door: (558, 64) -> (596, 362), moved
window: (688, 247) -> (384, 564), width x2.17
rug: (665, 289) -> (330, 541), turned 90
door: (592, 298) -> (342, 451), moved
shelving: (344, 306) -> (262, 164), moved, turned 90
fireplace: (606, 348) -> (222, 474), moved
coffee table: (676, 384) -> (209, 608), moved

....

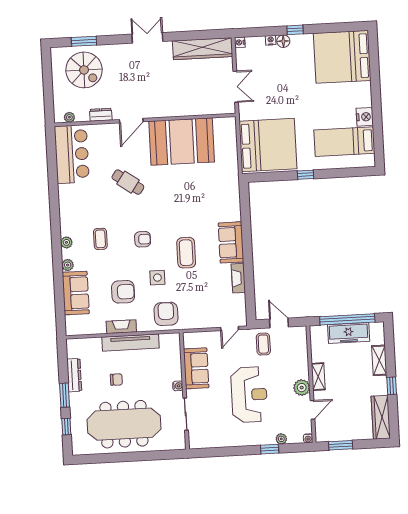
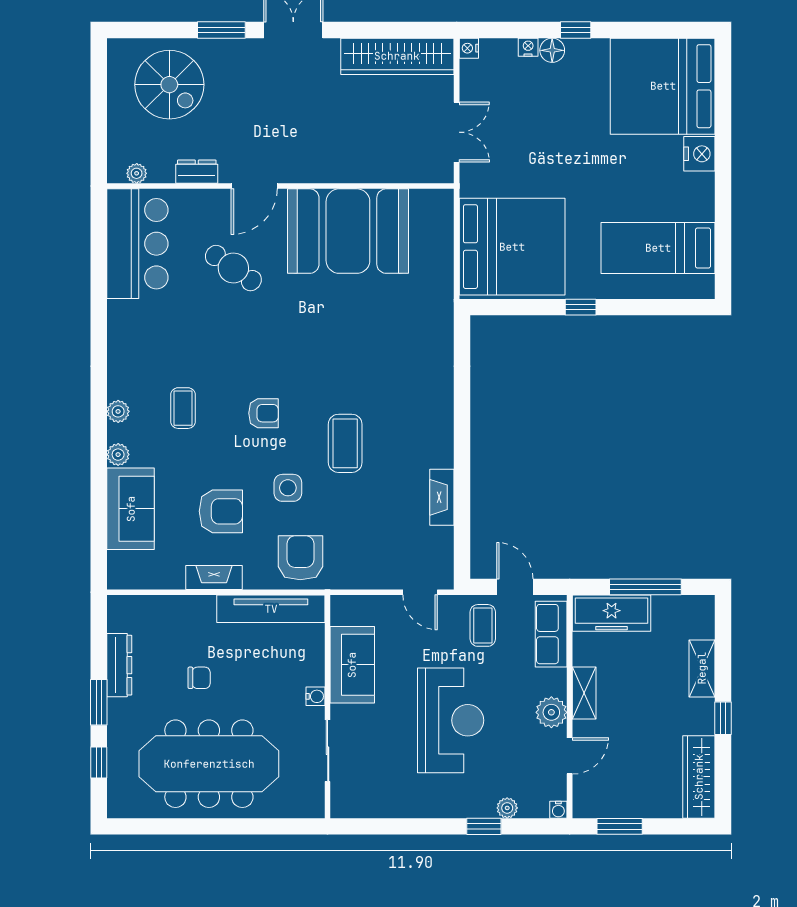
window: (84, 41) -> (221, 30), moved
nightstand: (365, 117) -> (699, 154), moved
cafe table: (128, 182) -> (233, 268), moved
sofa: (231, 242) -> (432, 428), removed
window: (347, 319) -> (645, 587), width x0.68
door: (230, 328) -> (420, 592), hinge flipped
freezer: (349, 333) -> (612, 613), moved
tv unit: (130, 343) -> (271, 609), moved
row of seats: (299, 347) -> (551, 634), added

....

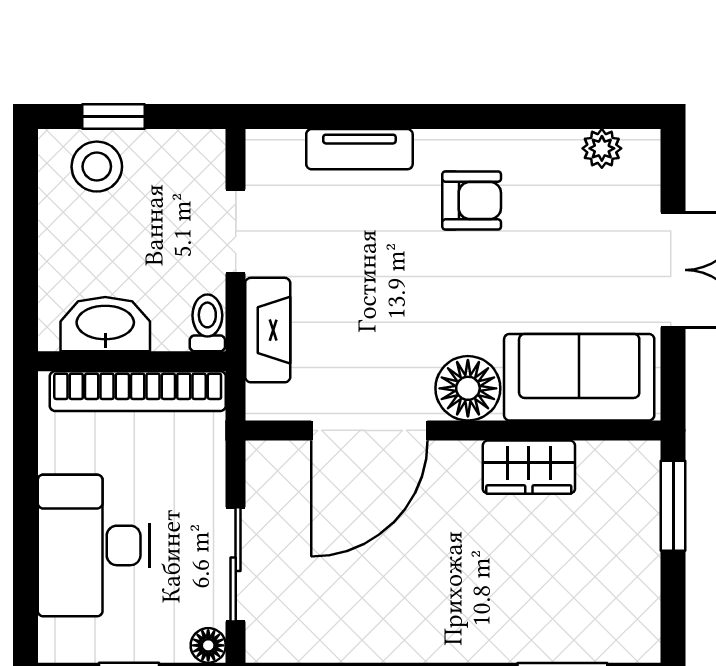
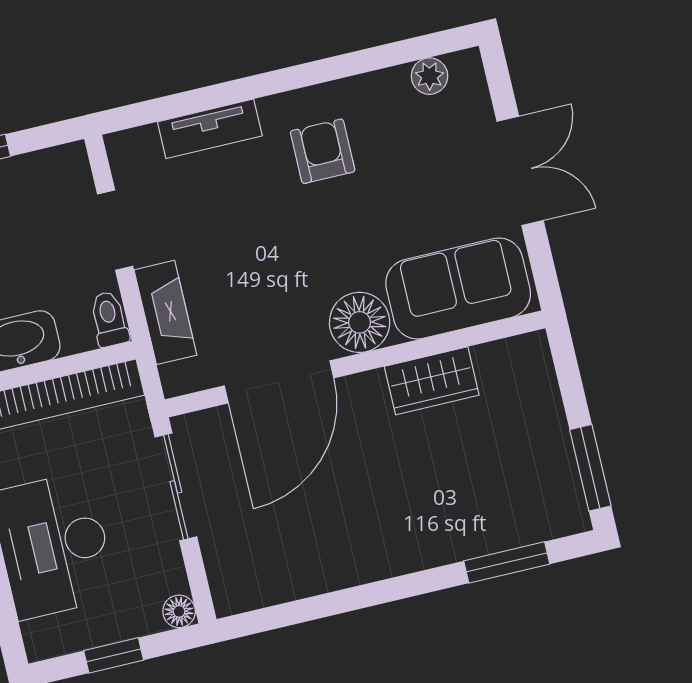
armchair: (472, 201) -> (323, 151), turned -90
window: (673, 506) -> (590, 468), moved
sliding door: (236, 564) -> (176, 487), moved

....

__What is being asked__
Take the lines above from the one containing "sofa: (231, 242) -> (432, 428), removed" down to the one containing "row of seats: (299, 347) -> (551, 634), added", and transcribe them exactly, both ends included.

__Output for this exercise__
sofa: (231, 242) -> (432, 428), removed
window: (347, 319) -> (645, 587), width x0.68
door: (230, 328) -> (420, 592), hinge flipped
freezer: (349, 333) -> (612, 613), moved
tv unit: (130, 343) -> (271, 609), moved
row of seats: (299, 347) -> (551, 634), added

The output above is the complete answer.